Records for the task START
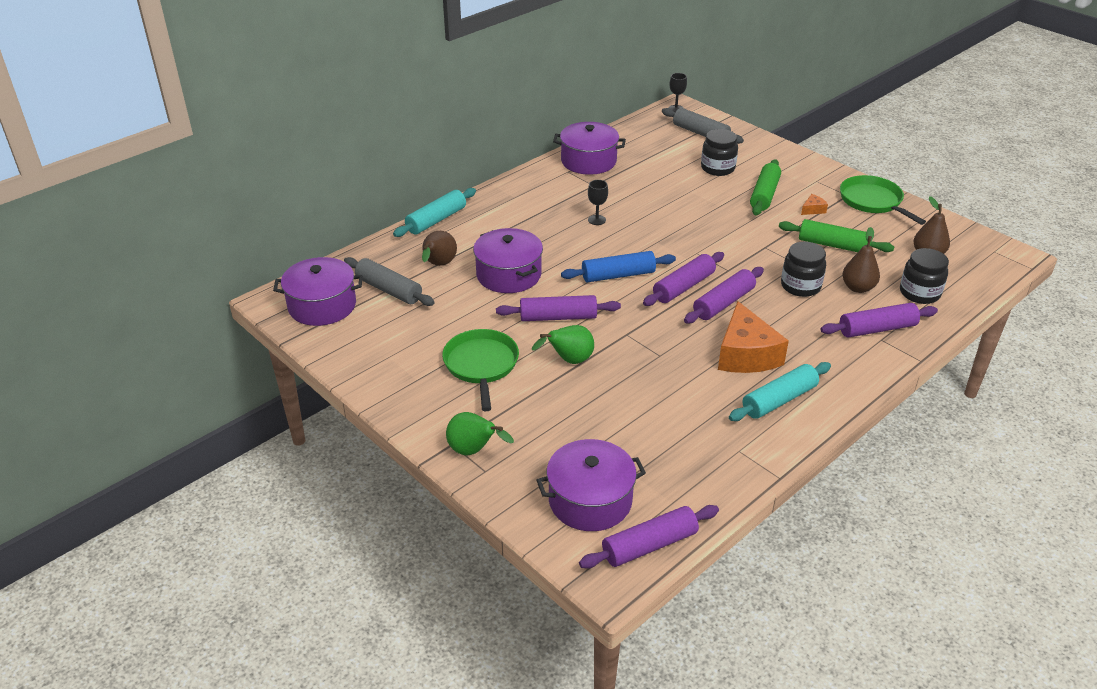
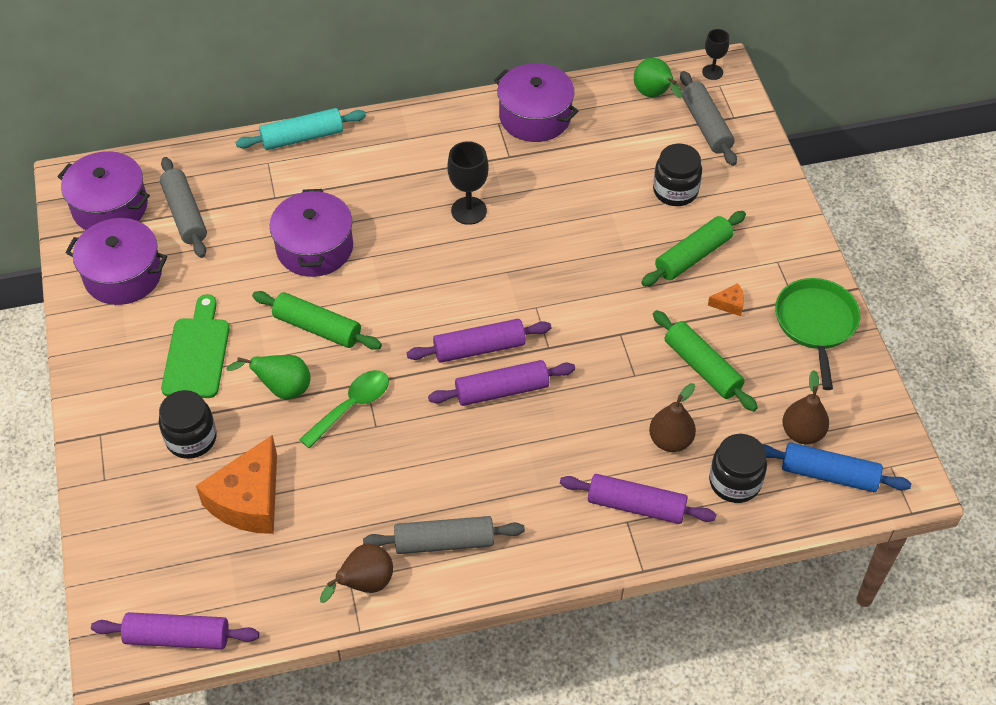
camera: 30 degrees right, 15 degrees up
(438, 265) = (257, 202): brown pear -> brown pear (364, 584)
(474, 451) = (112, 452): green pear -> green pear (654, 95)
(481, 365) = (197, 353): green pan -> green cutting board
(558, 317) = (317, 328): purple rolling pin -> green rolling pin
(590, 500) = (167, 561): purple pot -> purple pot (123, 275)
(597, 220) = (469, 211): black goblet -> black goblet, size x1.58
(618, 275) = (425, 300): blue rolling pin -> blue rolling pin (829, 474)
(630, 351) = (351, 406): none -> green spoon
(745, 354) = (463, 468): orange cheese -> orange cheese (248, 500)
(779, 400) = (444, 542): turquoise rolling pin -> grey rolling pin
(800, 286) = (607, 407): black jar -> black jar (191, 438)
Records for the task END
**Task to complete**
Should a picture appear among the entries, skip it and copy the rest exactly.

**Answer box**
camera: 30 degrees right, 15 degrees up
(438, 265) = (257, 202): brown pear -> brown pear (364, 584)
(474, 451) = (112, 452): green pear -> green pear (654, 95)
(481, 365) = (197, 353): green pan -> green cutting board
(558, 317) = (317, 328): purple rolling pin -> green rolling pin
(590, 500) = (167, 561): purple pot -> purple pot (123, 275)
(597, 220) = (469, 211): black goblet -> black goblet, size x1.58
(618, 275) = (425, 300): blue rolling pin -> blue rolling pin (829, 474)
(630, 351) = (351, 406): none -> green spoon
(745, 354) = (463, 468): orange cheese -> orange cheese (248, 500)
(779, 400) = (444, 542): turquoise rolling pin -> grey rolling pin
(800, 286) = (607, 407): black jar -> black jar (191, 438)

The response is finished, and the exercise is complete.